*** Opening of Material provided ***

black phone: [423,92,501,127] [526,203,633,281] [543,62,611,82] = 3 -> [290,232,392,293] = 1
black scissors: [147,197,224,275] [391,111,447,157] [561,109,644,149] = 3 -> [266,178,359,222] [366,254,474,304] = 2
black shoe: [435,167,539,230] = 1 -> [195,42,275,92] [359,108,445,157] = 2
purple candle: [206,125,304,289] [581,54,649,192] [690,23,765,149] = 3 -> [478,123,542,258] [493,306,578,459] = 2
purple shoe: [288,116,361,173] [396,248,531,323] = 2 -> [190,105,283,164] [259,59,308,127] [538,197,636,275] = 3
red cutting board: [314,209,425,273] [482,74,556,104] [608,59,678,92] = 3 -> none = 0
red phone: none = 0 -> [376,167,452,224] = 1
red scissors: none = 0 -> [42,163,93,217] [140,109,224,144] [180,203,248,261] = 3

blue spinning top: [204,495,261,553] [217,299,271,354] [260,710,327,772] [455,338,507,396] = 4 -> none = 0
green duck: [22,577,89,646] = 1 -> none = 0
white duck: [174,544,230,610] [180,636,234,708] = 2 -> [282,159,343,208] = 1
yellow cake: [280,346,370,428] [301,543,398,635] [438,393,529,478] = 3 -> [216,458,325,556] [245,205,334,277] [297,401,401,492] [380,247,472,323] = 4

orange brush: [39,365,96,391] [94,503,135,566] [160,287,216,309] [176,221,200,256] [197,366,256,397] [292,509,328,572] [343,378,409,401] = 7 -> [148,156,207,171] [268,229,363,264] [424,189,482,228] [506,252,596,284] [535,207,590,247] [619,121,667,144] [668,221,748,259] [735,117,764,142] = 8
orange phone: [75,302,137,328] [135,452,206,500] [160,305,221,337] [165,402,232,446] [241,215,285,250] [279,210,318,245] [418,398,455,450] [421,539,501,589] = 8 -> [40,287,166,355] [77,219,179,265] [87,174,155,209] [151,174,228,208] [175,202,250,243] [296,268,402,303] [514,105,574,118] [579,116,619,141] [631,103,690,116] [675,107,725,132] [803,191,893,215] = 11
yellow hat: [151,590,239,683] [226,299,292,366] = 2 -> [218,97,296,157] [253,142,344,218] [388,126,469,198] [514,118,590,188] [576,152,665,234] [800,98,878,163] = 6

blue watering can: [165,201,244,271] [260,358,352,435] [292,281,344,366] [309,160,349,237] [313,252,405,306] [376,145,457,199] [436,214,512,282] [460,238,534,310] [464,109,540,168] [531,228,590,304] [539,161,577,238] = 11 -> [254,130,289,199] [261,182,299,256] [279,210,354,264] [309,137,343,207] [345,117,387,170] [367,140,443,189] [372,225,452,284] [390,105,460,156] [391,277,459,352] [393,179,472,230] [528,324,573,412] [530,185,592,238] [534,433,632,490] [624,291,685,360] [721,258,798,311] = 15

*** Close of Material provided ***

## What this task involves
Make an exact copy of every record listed above.

## Your solution
black phone: [423,92,501,127] [526,203,633,281] [543,62,611,82] = 3 -> [290,232,392,293] = 1
black scissors: [147,197,224,275] [391,111,447,157] [561,109,644,149] = 3 -> [266,178,359,222] [366,254,474,304] = 2
black shoe: [435,167,539,230] = 1 -> [195,42,275,92] [359,108,445,157] = 2
purple candle: [206,125,304,289] [581,54,649,192] [690,23,765,149] = 3 -> [478,123,542,258] [493,306,578,459] = 2
purple shoe: [288,116,361,173] [396,248,531,323] = 2 -> [190,105,283,164] [259,59,308,127] [538,197,636,275] = 3
red cutting board: [314,209,425,273] [482,74,556,104] [608,59,678,92] = 3 -> none = 0
red phone: none = 0 -> [376,167,452,224] = 1
red scissors: none = 0 -> [42,163,93,217] [140,109,224,144] [180,203,248,261] = 3

blue spinning top: [204,495,261,553] [217,299,271,354] [260,710,327,772] [455,338,507,396] = 4 -> none = 0
green duck: [22,577,89,646] = 1 -> none = 0
white duck: [174,544,230,610] [180,636,234,708] = 2 -> [282,159,343,208] = 1
yellow cake: [280,346,370,428] [301,543,398,635] [438,393,529,478] = 3 -> [216,458,325,556] [245,205,334,277] [297,401,401,492] [380,247,472,323] = 4

orange brush: [39,365,96,391] [94,503,135,566] [160,287,216,309] [176,221,200,256] [197,366,256,397] [292,509,328,572] [343,378,409,401] = 7 -> [148,156,207,171] [268,229,363,264] [424,189,482,228] [506,252,596,284] [535,207,590,247] [619,121,667,144] [668,221,748,259] [735,117,764,142] = 8
orange phone: [75,302,137,328] [135,452,206,500] [160,305,221,337] [165,402,232,446] [241,215,285,250] [279,210,318,245] [418,398,455,450] [421,539,501,589] = 8 -> [40,287,166,355] [77,219,179,265] [87,174,155,209] [151,174,228,208] [175,202,250,243] [296,268,402,303] [514,105,574,118] [579,116,619,141] [631,103,690,116] [675,107,725,132] [803,191,893,215] = 11
yellow hat: [151,590,239,683] [226,299,292,366] = 2 -> [218,97,296,157] [253,142,344,218] [388,126,469,198] [514,118,590,188] [576,152,665,234] [800,98,878,163] = 6

blue watering can: [165,201,244,271] [260,358,352,435] [292,281,344,366] [309,160,349,237] [313,252,405,306] [376,145,457,199] [436,214,512,282] [460,238,534,310] [464,109,540,168] [531,228,590,304] [539,161,577,238] = 11 -> [254,130,289,199] [261,182,299,256] [279,210,354,264] [309,137,343,207] [345,117,387,170] [367,140,443,189] [372,225,452,284] [390,105,460,156] [391,277,459,352] [393,179,472,230] [528,324,573,412] [530,185,592,238] [534,433,632,490] [624,291,685,360] [721,258,798,311] = 15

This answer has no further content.